- Directions -
In the entries below, find the line with "R3: 100 (EXT, GND) -> none" and the line with "R12: 2.4k (EXT, MODE) -> 33k (EXT, MODE)". Reproduce those two lines and every line between them exactly, and nothing more.

(Change detection outputs)
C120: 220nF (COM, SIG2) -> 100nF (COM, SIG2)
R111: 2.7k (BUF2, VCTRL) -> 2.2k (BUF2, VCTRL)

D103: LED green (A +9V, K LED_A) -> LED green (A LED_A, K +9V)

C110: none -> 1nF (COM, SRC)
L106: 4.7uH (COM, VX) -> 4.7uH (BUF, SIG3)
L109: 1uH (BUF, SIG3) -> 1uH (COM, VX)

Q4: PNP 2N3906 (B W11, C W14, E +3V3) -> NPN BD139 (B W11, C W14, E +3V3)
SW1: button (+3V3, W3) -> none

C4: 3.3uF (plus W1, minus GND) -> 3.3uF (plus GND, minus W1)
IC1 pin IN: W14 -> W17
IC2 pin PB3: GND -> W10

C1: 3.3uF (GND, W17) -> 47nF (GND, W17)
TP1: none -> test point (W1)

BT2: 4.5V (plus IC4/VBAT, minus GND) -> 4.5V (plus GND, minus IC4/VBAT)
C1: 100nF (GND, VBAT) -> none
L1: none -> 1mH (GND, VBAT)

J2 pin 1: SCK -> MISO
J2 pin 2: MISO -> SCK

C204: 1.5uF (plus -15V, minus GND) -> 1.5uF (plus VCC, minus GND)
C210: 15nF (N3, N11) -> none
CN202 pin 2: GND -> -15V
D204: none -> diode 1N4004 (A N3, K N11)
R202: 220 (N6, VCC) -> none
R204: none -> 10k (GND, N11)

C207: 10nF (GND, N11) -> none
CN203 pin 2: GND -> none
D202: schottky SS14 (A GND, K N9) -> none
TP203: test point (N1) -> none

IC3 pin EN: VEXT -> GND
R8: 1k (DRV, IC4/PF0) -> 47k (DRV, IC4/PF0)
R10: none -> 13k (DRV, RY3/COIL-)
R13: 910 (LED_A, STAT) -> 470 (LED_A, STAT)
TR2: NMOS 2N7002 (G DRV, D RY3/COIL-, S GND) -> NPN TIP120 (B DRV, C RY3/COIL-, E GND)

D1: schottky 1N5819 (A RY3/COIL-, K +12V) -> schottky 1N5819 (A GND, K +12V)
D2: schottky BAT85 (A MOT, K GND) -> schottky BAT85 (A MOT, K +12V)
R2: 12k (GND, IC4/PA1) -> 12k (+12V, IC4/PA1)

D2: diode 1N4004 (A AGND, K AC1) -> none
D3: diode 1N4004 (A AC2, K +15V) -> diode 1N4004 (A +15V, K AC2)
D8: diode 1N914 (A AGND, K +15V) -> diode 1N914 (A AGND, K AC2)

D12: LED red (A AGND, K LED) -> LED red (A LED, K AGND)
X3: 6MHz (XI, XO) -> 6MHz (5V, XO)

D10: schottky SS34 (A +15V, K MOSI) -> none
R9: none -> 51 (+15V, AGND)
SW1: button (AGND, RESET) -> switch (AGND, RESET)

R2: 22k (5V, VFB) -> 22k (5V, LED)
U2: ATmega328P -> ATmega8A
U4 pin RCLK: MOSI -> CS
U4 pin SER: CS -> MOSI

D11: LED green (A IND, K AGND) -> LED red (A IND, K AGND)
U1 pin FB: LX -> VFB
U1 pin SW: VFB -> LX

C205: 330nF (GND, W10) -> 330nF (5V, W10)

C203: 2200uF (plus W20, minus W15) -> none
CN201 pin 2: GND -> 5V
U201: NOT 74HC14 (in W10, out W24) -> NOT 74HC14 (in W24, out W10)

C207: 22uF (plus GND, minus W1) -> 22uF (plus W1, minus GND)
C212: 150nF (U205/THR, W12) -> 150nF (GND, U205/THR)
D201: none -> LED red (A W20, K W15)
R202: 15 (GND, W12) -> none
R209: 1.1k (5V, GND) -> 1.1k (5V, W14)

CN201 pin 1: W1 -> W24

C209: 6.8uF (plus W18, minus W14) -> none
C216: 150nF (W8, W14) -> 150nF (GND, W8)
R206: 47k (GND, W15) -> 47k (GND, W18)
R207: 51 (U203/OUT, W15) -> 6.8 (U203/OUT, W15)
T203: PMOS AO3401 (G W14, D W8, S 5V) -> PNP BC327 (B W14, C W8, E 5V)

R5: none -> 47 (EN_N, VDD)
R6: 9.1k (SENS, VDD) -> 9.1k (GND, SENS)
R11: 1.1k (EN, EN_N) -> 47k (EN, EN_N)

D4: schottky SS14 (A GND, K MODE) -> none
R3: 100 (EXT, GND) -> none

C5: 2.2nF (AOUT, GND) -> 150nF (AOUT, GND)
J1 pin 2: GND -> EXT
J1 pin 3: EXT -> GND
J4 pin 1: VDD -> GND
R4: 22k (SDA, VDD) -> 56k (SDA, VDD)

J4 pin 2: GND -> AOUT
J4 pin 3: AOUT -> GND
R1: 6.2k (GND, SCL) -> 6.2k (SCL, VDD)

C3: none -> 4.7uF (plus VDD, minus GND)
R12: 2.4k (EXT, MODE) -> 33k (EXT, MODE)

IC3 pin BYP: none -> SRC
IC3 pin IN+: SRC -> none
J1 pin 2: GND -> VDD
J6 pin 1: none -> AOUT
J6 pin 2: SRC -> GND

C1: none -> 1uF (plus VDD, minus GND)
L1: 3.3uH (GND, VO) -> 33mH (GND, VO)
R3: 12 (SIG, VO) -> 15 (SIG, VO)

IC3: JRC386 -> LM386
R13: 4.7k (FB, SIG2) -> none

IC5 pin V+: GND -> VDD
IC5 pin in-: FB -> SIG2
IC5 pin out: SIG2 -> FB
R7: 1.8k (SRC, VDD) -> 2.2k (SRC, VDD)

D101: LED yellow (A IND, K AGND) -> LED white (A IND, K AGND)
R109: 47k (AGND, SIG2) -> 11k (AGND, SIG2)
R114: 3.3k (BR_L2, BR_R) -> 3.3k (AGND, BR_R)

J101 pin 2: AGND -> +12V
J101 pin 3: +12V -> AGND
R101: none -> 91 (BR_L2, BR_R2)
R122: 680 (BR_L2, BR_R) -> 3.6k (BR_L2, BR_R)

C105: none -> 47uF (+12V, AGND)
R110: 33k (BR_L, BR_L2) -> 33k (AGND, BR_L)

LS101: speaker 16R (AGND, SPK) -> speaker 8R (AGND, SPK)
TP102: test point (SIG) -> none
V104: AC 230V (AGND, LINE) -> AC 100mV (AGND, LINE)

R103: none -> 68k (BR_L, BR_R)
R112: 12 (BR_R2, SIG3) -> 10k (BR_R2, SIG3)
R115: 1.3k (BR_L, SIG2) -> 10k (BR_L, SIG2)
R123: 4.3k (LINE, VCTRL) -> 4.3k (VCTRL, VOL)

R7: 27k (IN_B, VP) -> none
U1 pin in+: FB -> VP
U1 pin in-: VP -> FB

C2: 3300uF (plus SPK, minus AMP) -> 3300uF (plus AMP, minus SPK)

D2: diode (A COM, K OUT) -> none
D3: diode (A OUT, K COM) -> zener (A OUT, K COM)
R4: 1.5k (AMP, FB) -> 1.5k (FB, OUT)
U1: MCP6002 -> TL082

- Answer to this problem -
R3: 100 (EXT, GND) -> none

C5: 2.2nF (AOUT, GND) -> 150nF (AOUT, GND)
J1 pin 2: GND -> EXT
J1 pin 3: EXT -> GND
J4 pin 1: VDD -> GND
R4: 22k (SDA, VDD) -> 56k (SDA, VDD)

J4 pin 2: GND -> AOUT
J4 pin 3: AOUT -> GND
R1: 6.2k (GND, SCL) -> 6.2k (SCL, VDD)

C3: none -> 4.7uF (plus VDD, minus GND)
R12: 2.4k (EXT, MODE) -> 33k (EXT, MODE)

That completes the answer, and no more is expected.